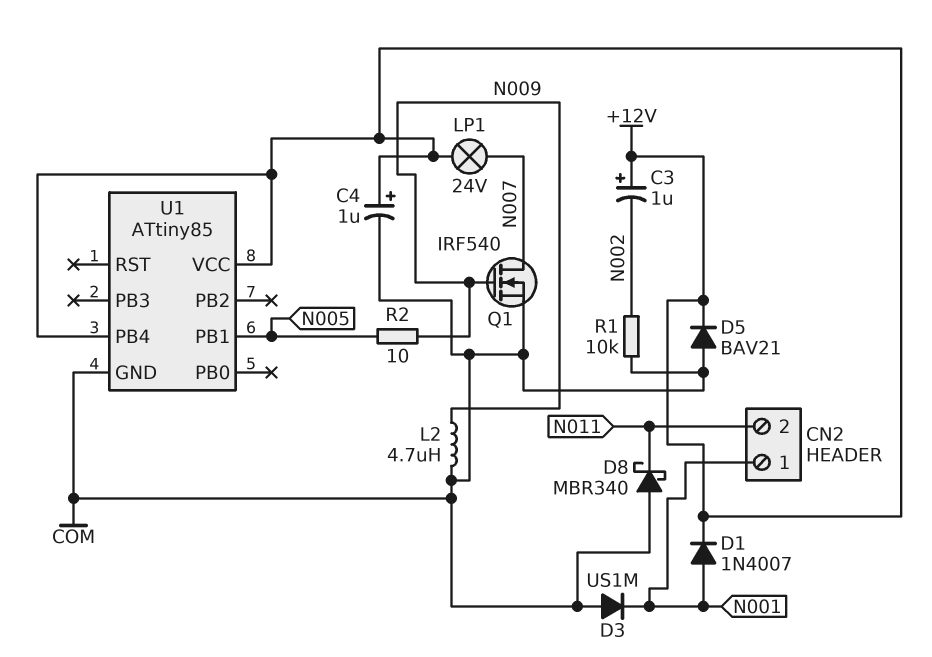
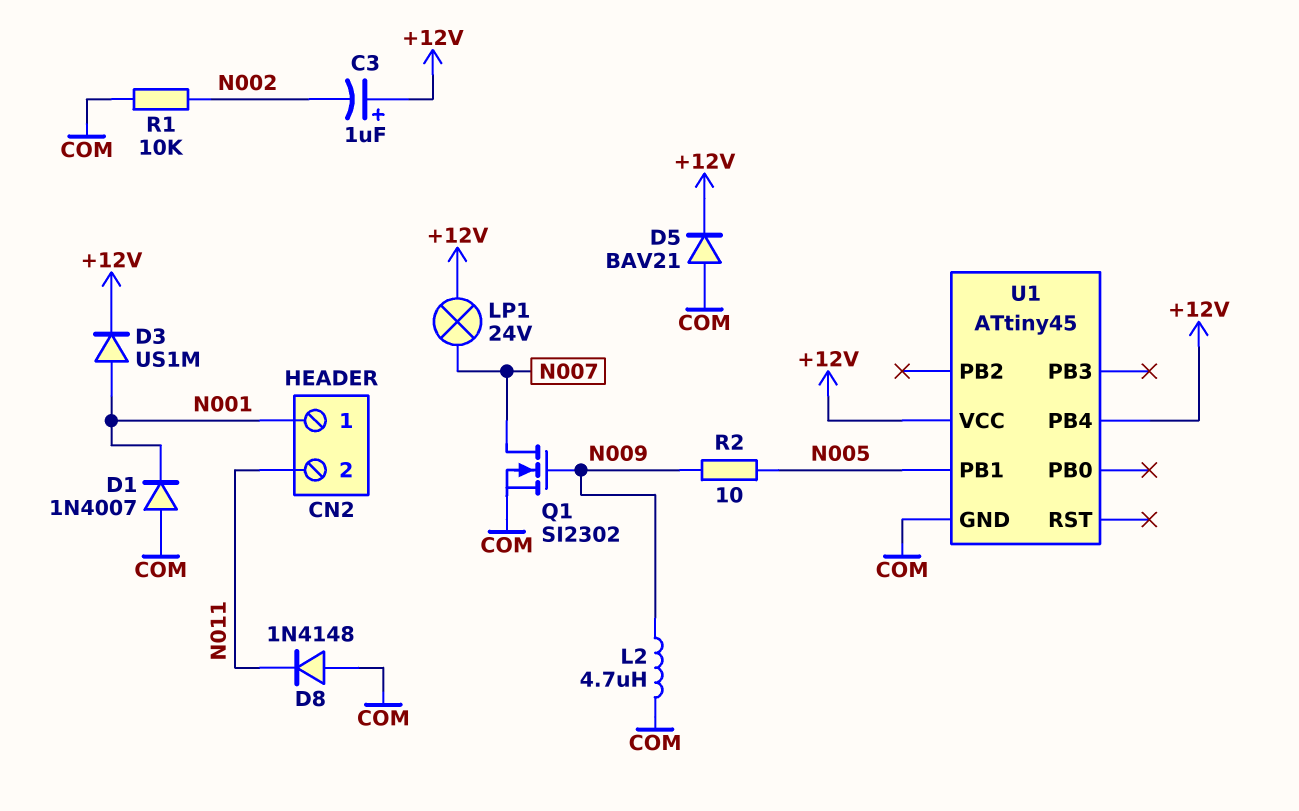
C4: 1uF (plus +12V, minus COM) -> none
D1: diode 1N4007 (A N001, K +12V) -> diode 1N4007 (A COM, K N001)
D3: diode US1M (A COM, K N001) -> diode US1M (A N001, K +12V)
D8: schottky MBR340 (A COM, K N011) -> diode 1N4148 (A COM, K N011)
Q1: NMOS IRF540 (G N009, D N007, S COM) -> NMOS SI2302 (G N009, D N007, S COM)
U1: ATtiny85 -> ATtiny45

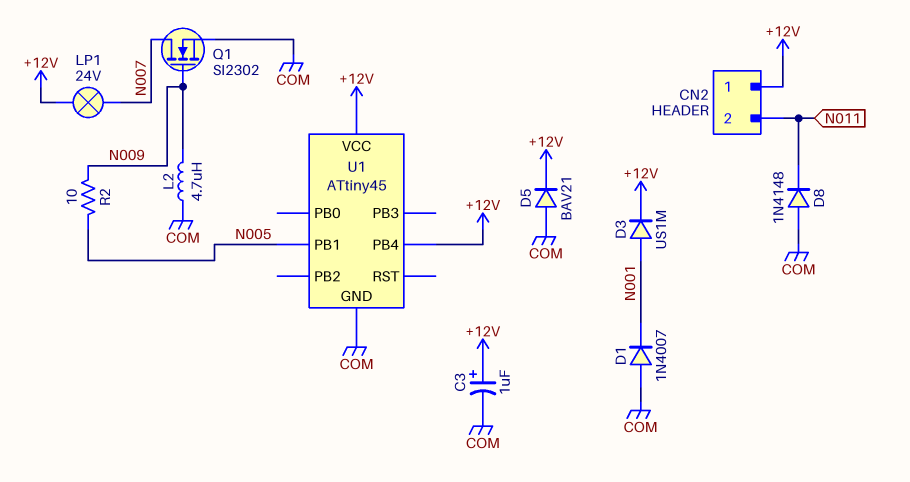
C3: 1uF (plus +12V, minus N002) -> 1uF (plus +12V, minus COM)
CN2 pin 1: N001 -> +12V
R1: 10k (COM, N002) -> none

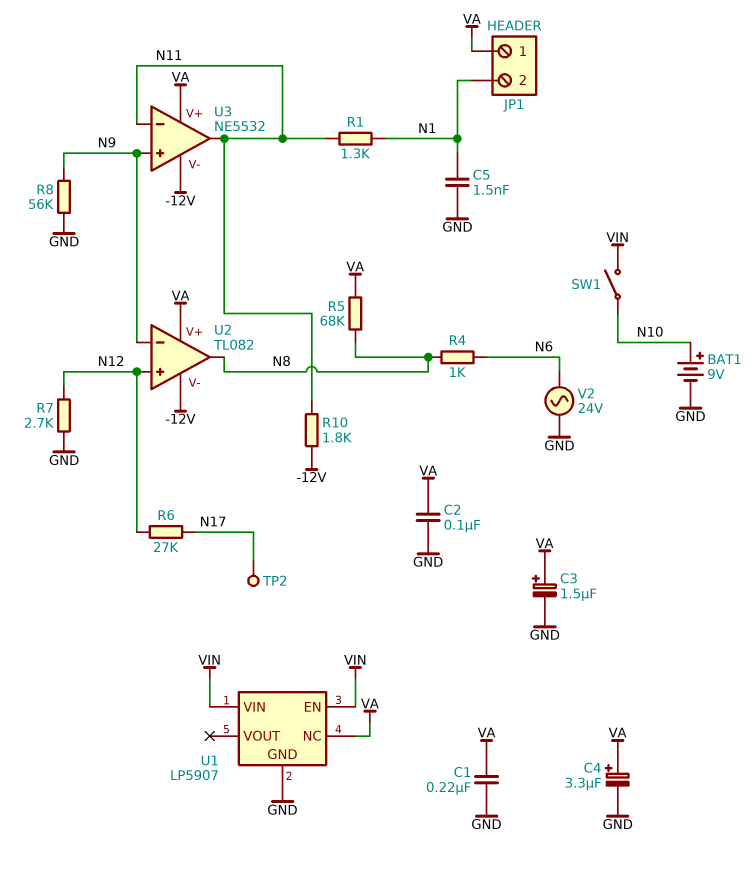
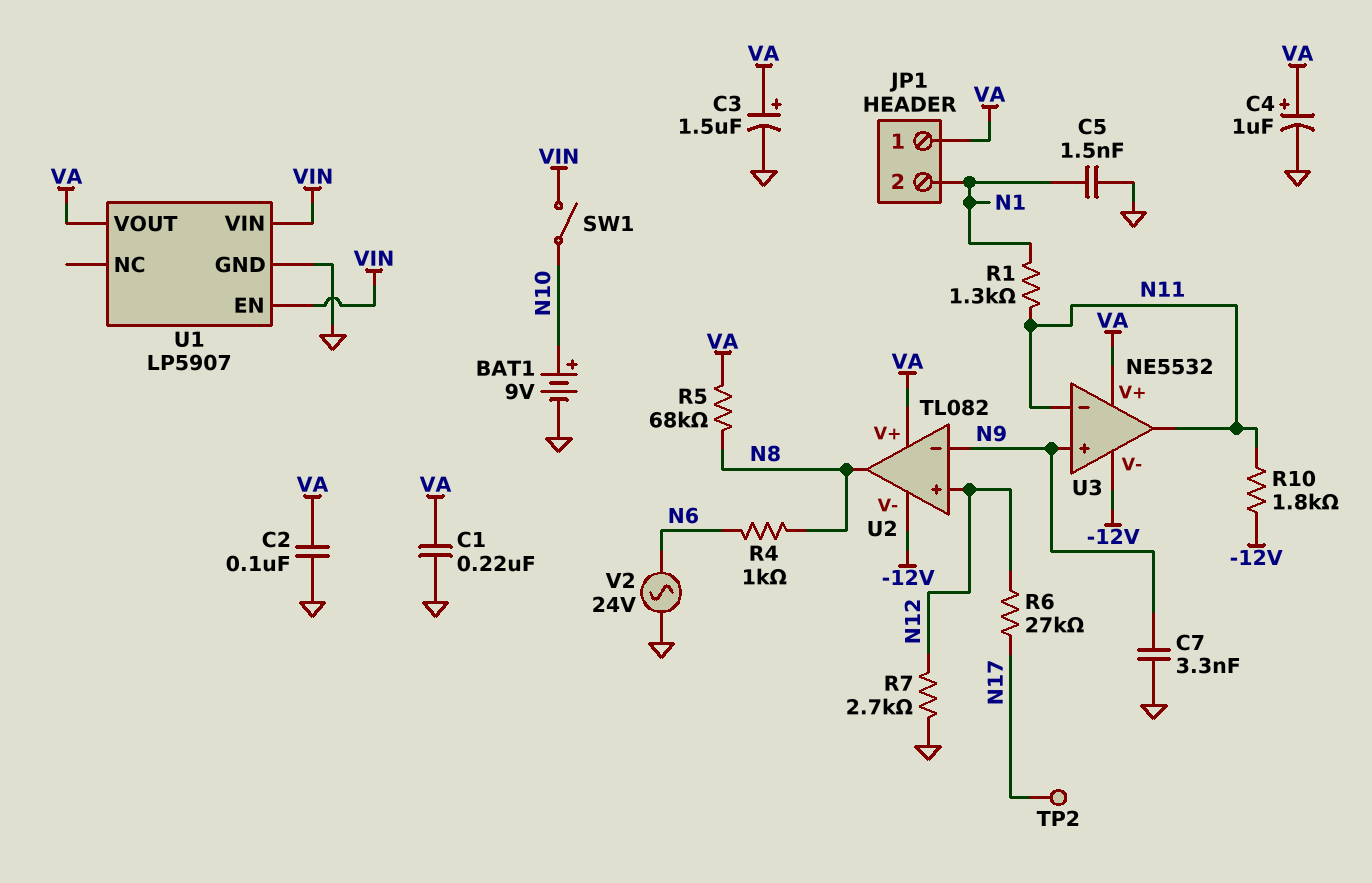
C4: 3.3uF (plus VA, minus GND) -> 1uF (plus VA, minus GND)
C7: none -> 3.3nF (GND, N9)
R8: 56k (GND, N9) -> none
U1 pin NC: VA -> none
U1 pin VOUT: none -> VA

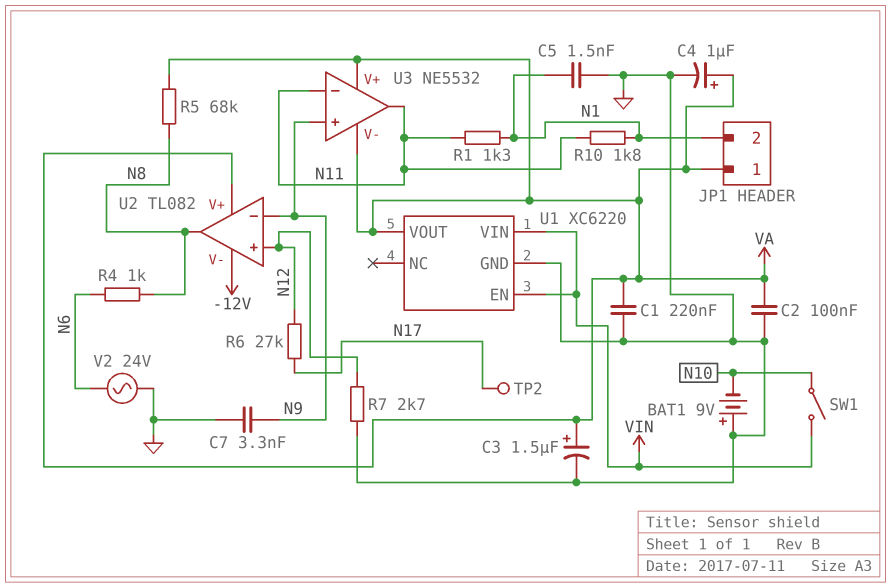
BAT1: 9V (plus N10, minus GND) -> 9V (plus GND, minus N10)
R10: 1.8k (-12V, N11) -> 1.8k (N1, N11)
U1: LP5907 -> XC6220
U3 pin V-: -12V -> VA

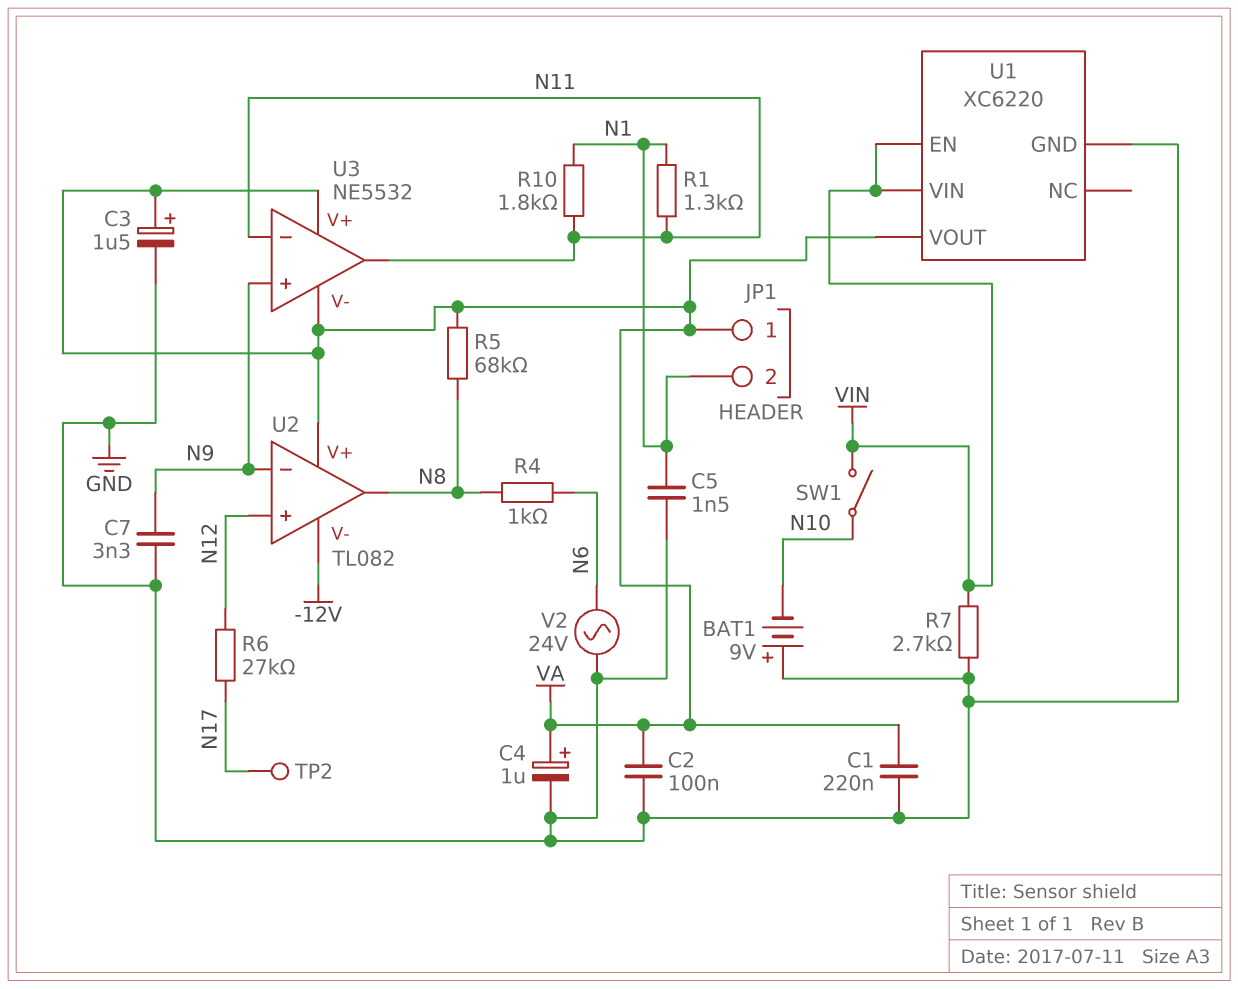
R7: 2.7k (GND, N12) -> 2.7k (GND, VIN)

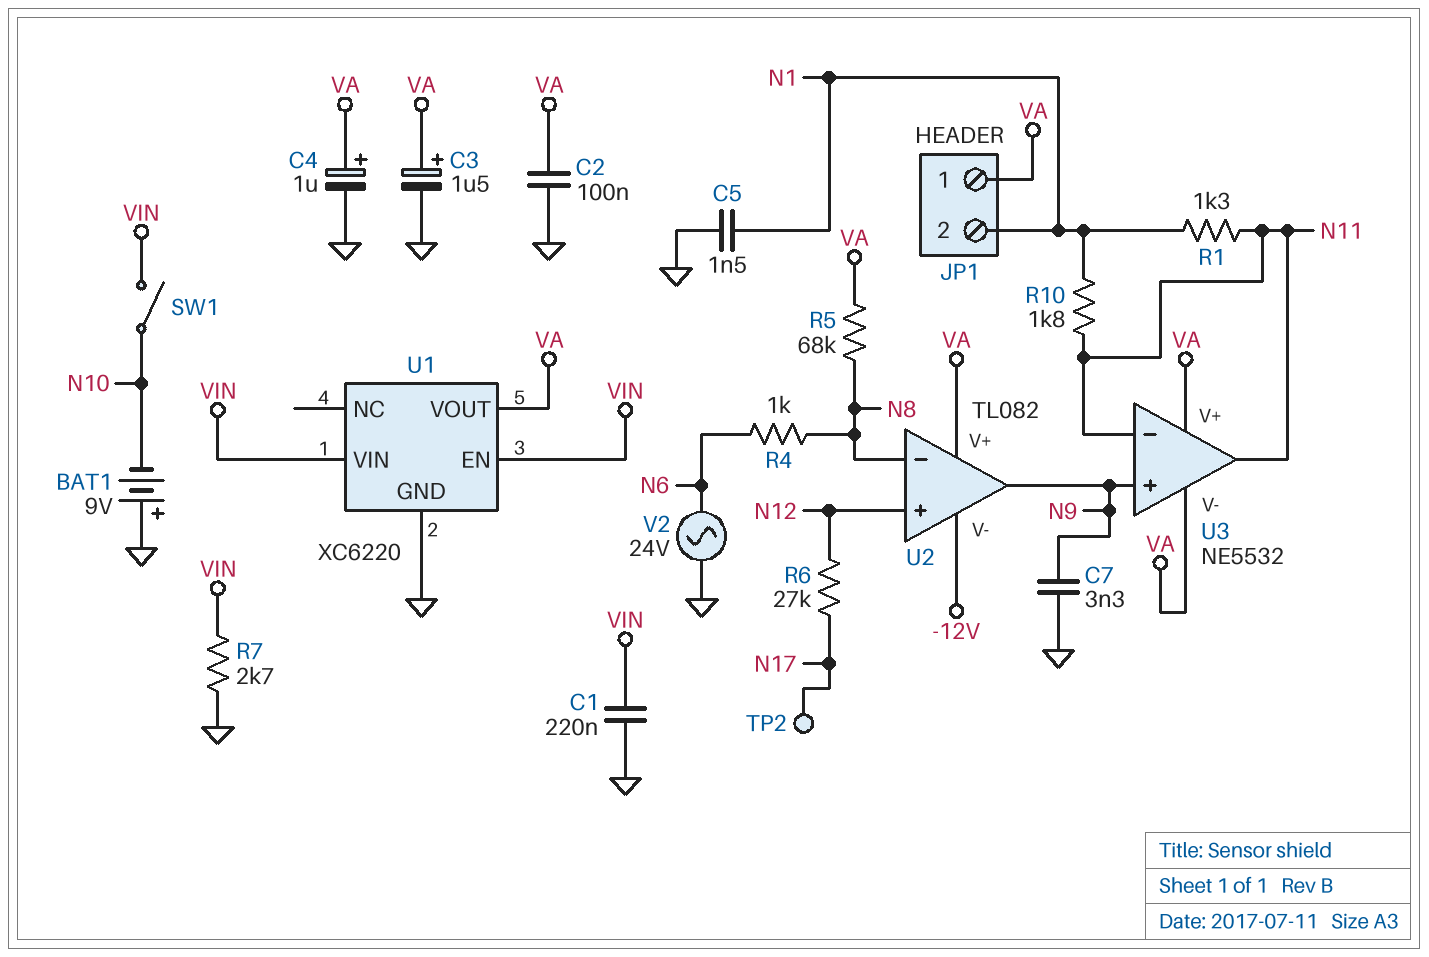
C1: 220nF (GND, VA) -> 220nF (GND, VIN)
U2 pin in-: N9 -> N8
U2 pin out: N8 -> N9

Your task: Reproduce the records above exactly, excluding every picture.

Output of the task:
C4: 1uF (plus +12V, minus COM) -> none
D1: diode 1N4007 (A N001, K +12V) -> diode 1N4007 (A COM, K N001)
D3: diode US1M (A COM, K N001) -> diode US1M (A N001, K +12V)
D8: schottky MBR340 (A COM, K N011) -> diode 1N4148 (A COM, K N011)
Q1: NMOS IRF540 (G N009, D N007, S COM) -> NMOS SI2302 (G N009, D N007, S COM)
U1: ATtiny85 -> ATtiny45

C3: 1uF (plus +12V, minus N002) -> 1uF (plus +12V, minus COM)
CN2 pin 1: N001 -> +12V
R1: 10k (COM, N002) -> none

C4: 3.3uF (plus VA, minus GND) -> 1uF (plus VA, minus GND)
C7: none -> 3.3nF (GND, N9)
R8: 56k (GND, N9) -> none
U1 pin NC: VA -> none
U1 pin VOUT: none -> VA

BAT1: 9V (plus N10, minus GND) -> 9V (plus GND, minus N10)
R10: 1.8k (-12V, N11) -> 1.8k (N1, N11)
U1: LP5907 -> XC6220
U3 pin V-: -12V -> VA

R7: 2.7k (GND, N12) -> 2.7k (GND, VIN)

C1: 220nF (GND, VA) -> 220nF (GND, VIN)
U2 pin in-: N9 -> N8
U2 pin out: N8 -> N9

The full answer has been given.